Problem ::
Reproduce the entries below exactly, but leave the pictures out.
[Records shown — start]
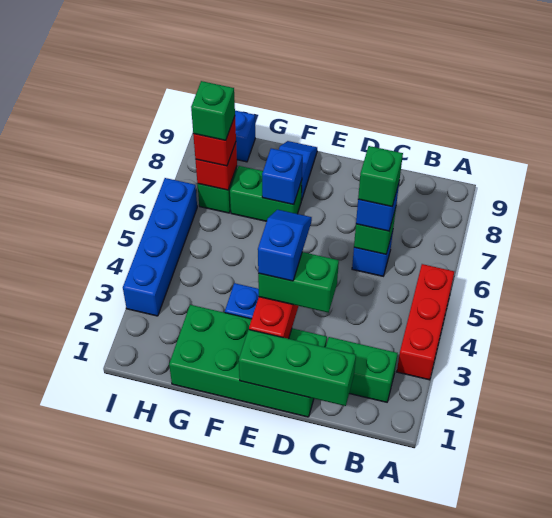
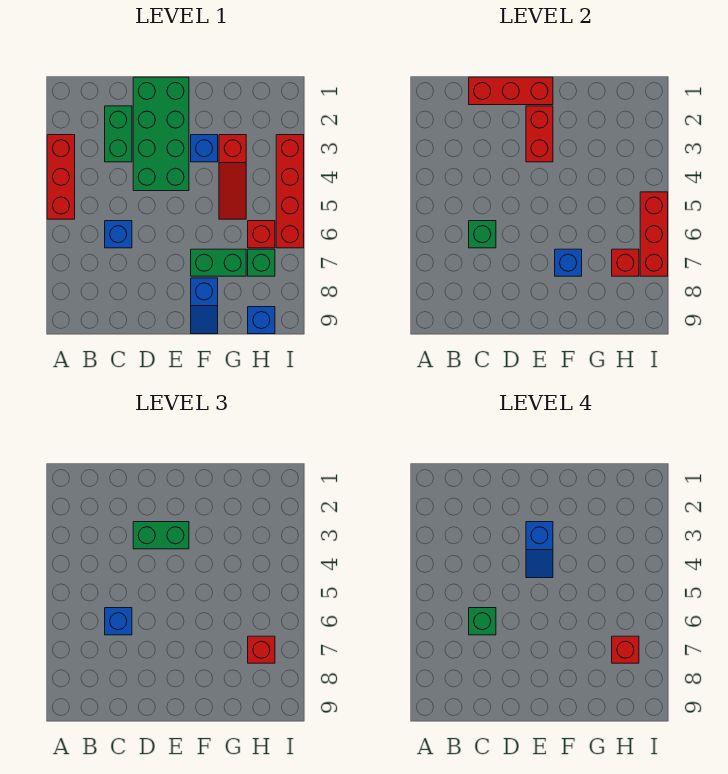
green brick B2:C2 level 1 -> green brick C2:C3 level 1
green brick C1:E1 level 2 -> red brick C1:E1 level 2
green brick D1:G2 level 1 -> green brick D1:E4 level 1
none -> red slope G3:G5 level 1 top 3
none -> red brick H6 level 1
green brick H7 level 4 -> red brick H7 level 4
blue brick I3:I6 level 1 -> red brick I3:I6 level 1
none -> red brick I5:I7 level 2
[Records shown — finish]
Answer area ::
green brick B2:C2 level 1 -> green brick C2:C3 level 1
green brick C1:E1 level 2 -> red brick C1:E1 level 2
green brick D1:G2 level 1 -> green brick D1:E4 level 1
none -> red slope G3:G5 level 1 top 3
none -> red brick H6 level 1
green brick H7 level 4 -> red brick H7 level 4
blue brick I3:I6 level 1 -> red brick I3:I6 level 1
none -> red brick I5:I7 level 2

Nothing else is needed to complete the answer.